> [TASK DIRECTIONS]: How many of the lines below contain "blue"? Reply with only that figure.

· · · · · · ·

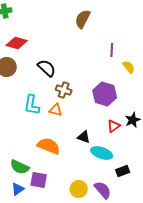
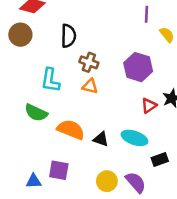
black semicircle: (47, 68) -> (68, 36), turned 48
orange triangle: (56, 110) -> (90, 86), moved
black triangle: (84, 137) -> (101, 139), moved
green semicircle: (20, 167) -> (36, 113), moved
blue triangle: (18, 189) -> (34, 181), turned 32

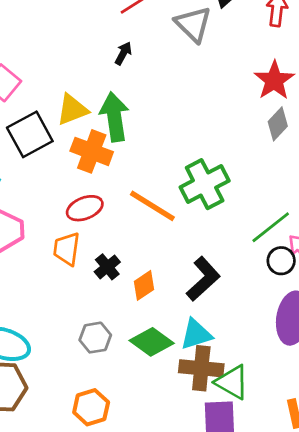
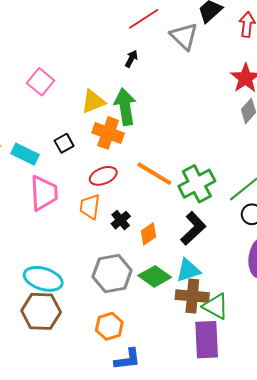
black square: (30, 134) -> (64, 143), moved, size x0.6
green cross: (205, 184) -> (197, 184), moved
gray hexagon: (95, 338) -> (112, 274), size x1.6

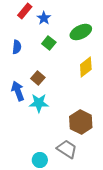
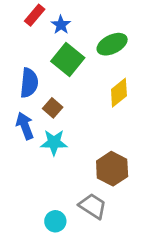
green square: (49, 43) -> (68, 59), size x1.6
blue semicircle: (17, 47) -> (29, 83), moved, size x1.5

· · · · · · ·

> [REPLY TO THE EXERCISE]: 2